### [Material]
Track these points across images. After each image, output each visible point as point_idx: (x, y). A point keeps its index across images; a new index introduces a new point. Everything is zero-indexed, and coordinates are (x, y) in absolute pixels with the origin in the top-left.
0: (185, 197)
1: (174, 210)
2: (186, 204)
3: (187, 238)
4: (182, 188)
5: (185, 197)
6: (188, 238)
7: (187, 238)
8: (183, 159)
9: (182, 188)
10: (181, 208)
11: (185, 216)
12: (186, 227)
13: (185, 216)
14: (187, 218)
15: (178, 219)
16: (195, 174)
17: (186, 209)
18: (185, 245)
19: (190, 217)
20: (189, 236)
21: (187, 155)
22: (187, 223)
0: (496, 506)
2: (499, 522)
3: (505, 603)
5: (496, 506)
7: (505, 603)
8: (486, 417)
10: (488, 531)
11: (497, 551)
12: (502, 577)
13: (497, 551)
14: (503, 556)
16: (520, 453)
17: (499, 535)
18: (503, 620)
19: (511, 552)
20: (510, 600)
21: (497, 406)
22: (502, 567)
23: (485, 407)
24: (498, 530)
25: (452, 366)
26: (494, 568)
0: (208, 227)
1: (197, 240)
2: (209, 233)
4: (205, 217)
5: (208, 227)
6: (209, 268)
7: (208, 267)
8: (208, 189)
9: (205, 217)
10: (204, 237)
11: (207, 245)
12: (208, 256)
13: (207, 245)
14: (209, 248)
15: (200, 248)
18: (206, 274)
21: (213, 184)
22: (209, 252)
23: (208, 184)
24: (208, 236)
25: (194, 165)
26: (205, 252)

### [What needs to be done]
Display, in full, every line above that contains the string "each". Uppercase and lowercase letters count as different.

### [Exercise output]
Track these points across images. After each image, output each visible point as point_idx: (x, y). A point keeps its index across images; a new index introduces a new point. Everything is zero-indexed, and coordinates are (x, y) in absolute pixels with the origin in the top-left.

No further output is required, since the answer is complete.